- [What you are asked to do]: Tally the lines of the material that carry the word "RAMP". Give no more than the number.

### Data supplied ###

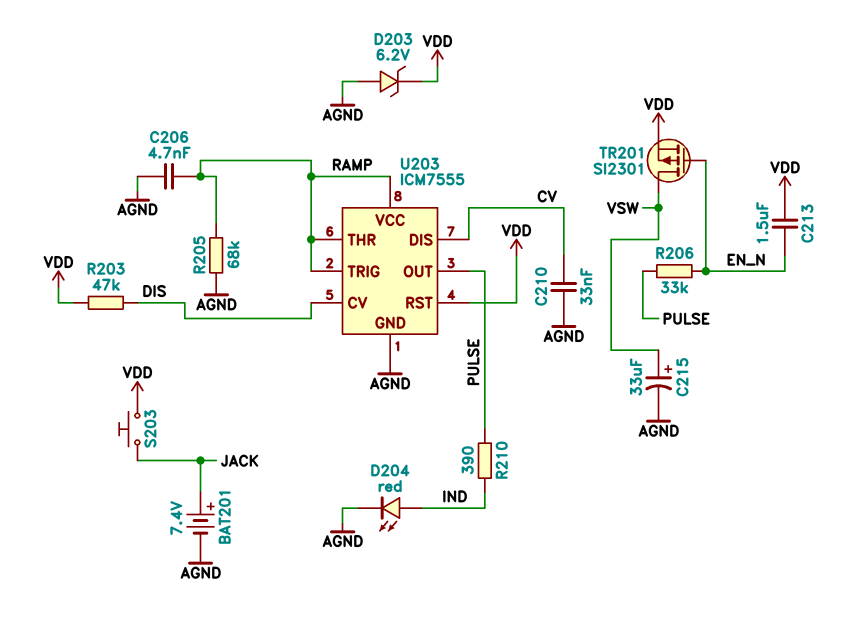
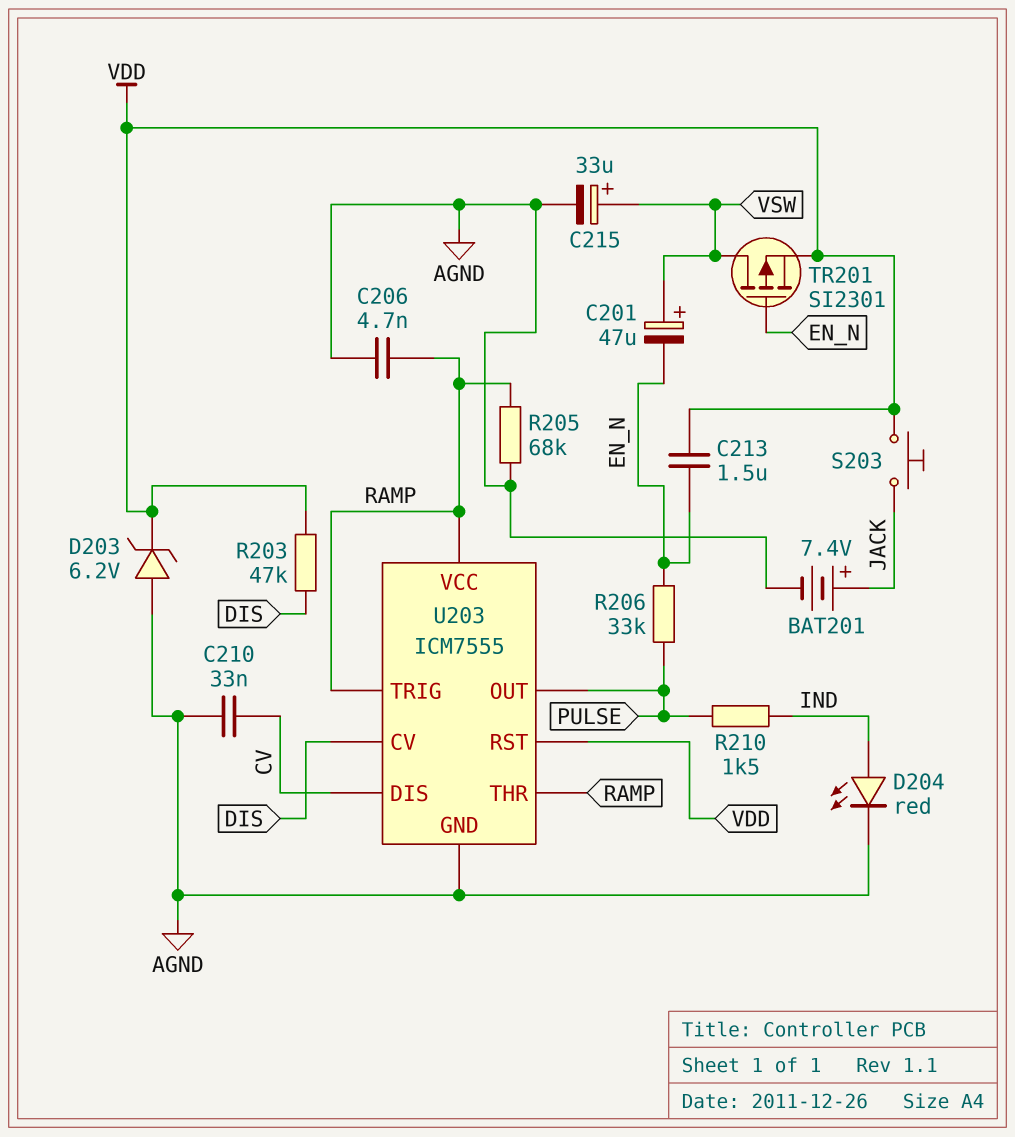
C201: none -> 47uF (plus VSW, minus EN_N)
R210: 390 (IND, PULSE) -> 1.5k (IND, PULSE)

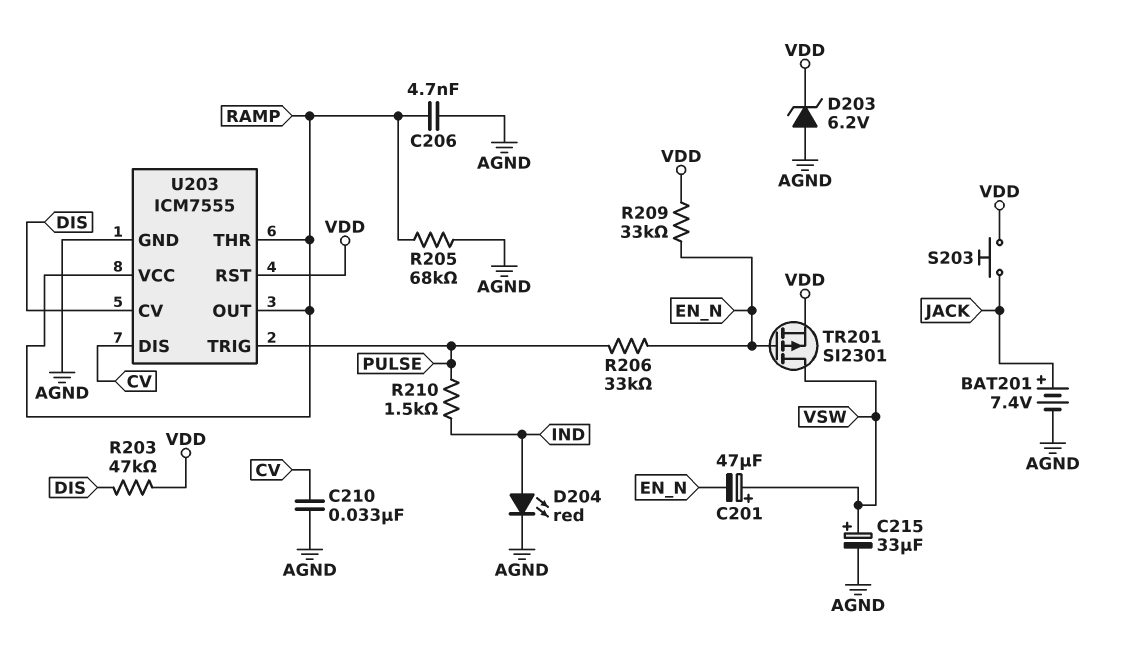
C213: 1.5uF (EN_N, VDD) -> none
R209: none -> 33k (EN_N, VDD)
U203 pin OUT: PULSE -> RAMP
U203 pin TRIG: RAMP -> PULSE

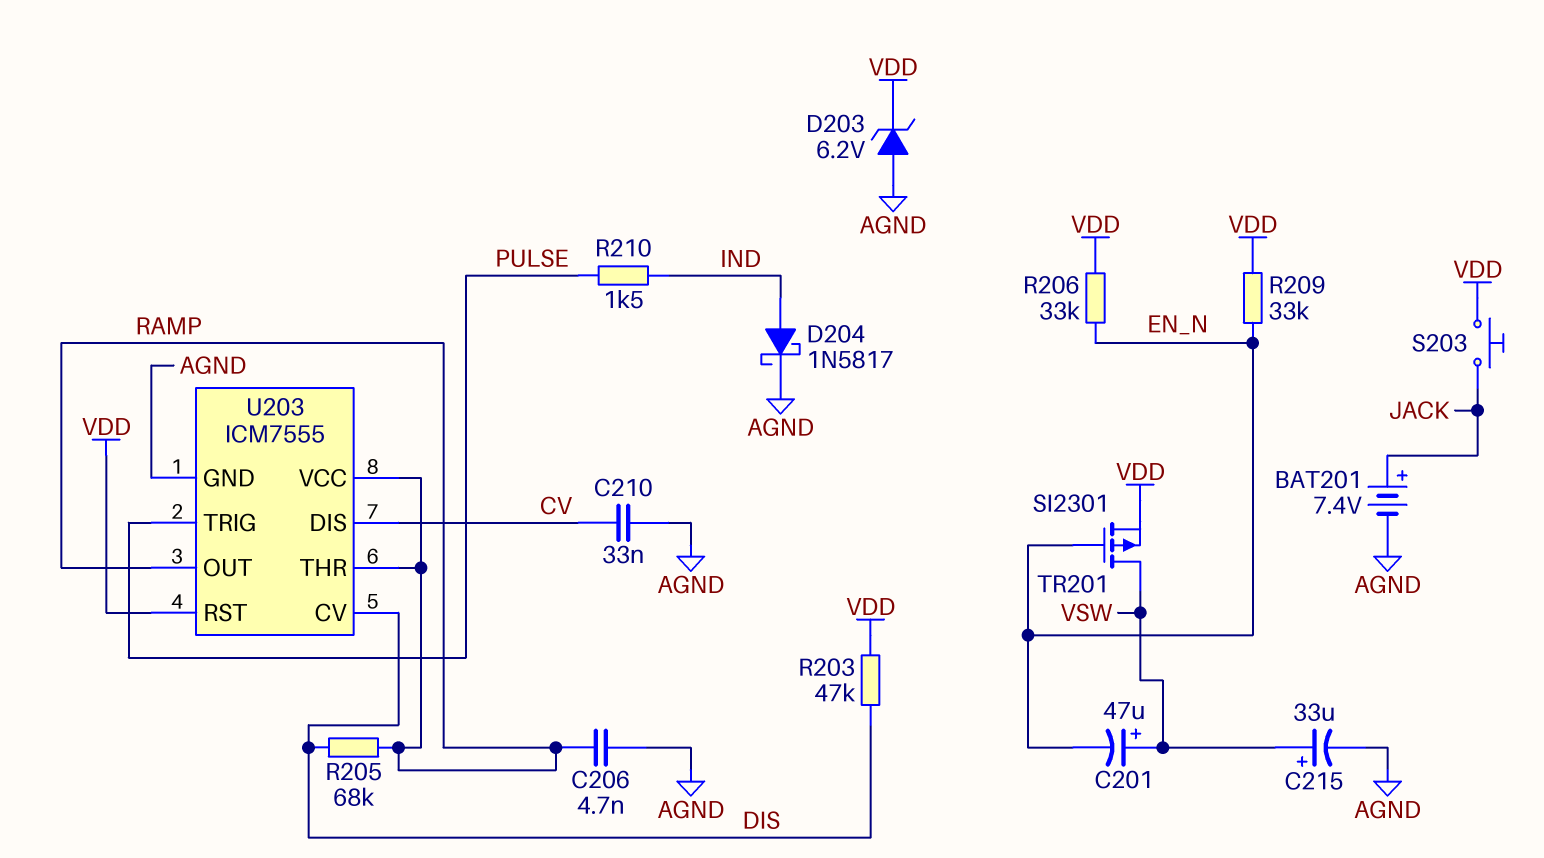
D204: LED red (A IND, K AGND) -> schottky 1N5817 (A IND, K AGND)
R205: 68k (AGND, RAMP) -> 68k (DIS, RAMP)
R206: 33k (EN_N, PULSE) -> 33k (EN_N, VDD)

###

- [Response to the task]: 3